INSTRUCTIONS TO FOLLOW
Only the pictures are to be left out; please reproduce everything else in the data exactly.
BEGIN RECORDS
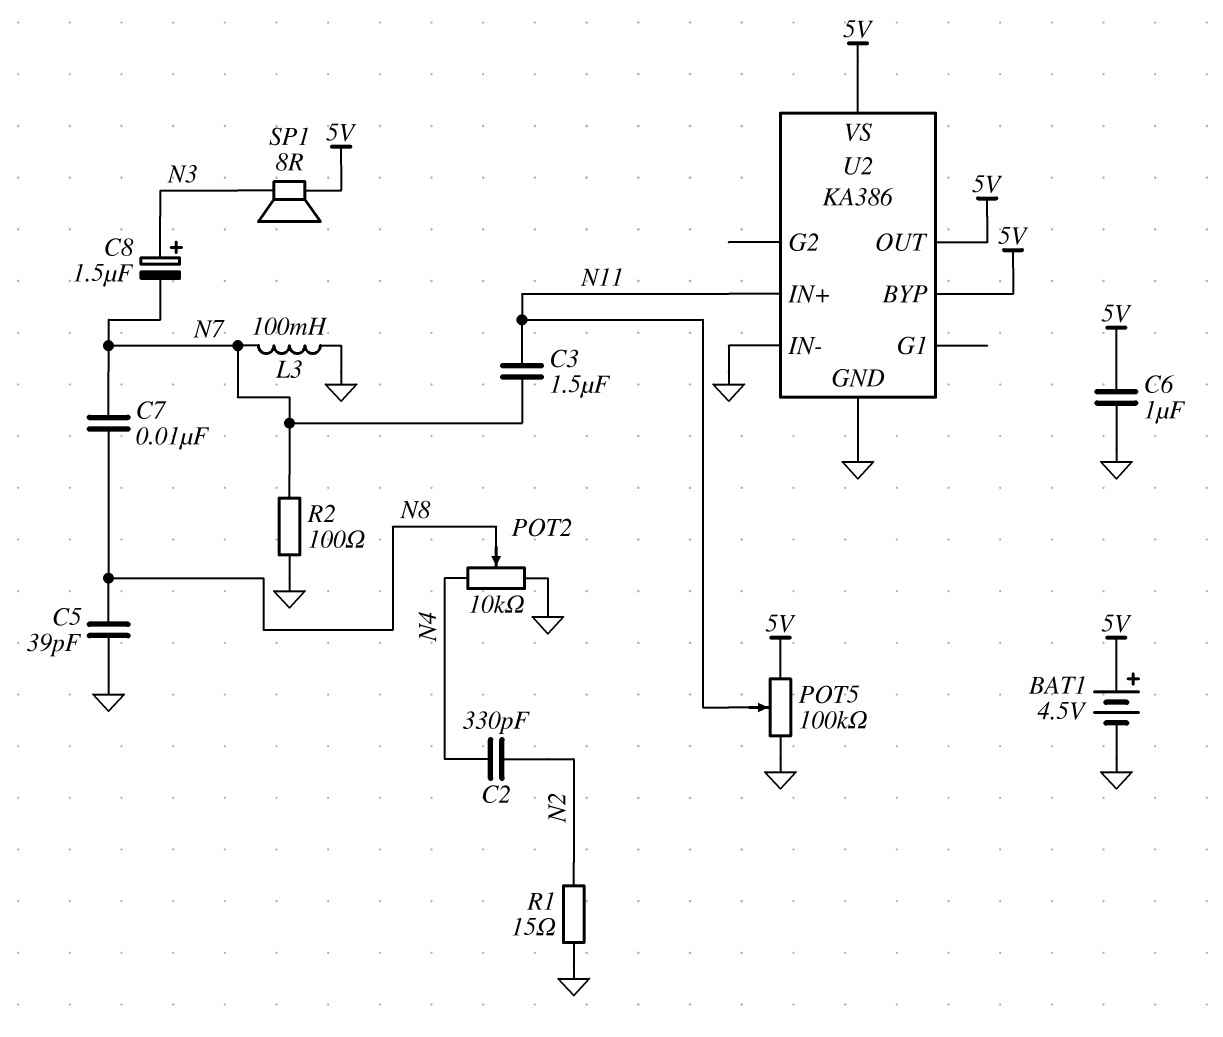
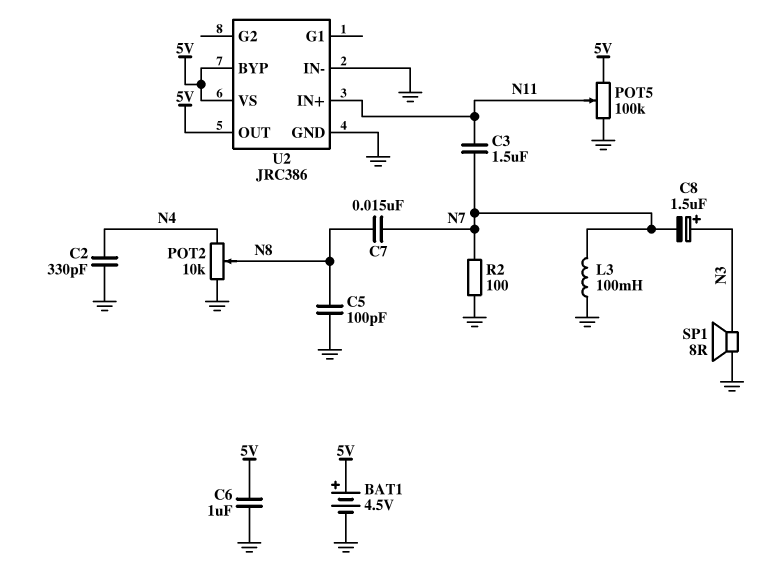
C2: 330pF (N2, N4) -> 330pF (GND, N4)
C5: 39pF (GND, N8) -> 100pF (GND, N8)
C7: 10nF (N7, N8) -> 15nF (N7, N8)
R1: 15 (GND, N2) -> none
SP1: speaker 8R (5V, N3) -> speaker 8R (GND, N3)
U2: KA386 -> JRC386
END RECORDS
EXPECTED ANSWER
C2: 330pF (N2, N4) -> 330pF (GND, N4)
C5: 39pF (GND, N8) -> 100pF (GND, N8)
C7: 10nF (N7, N8) -> 15nF (N7, N8)
R1: 15 (GND, N2) -> none
SP1: speaker 8R (5V, N3) -> speaker 8R (GND, N3)
U2: KA386 -> JRC386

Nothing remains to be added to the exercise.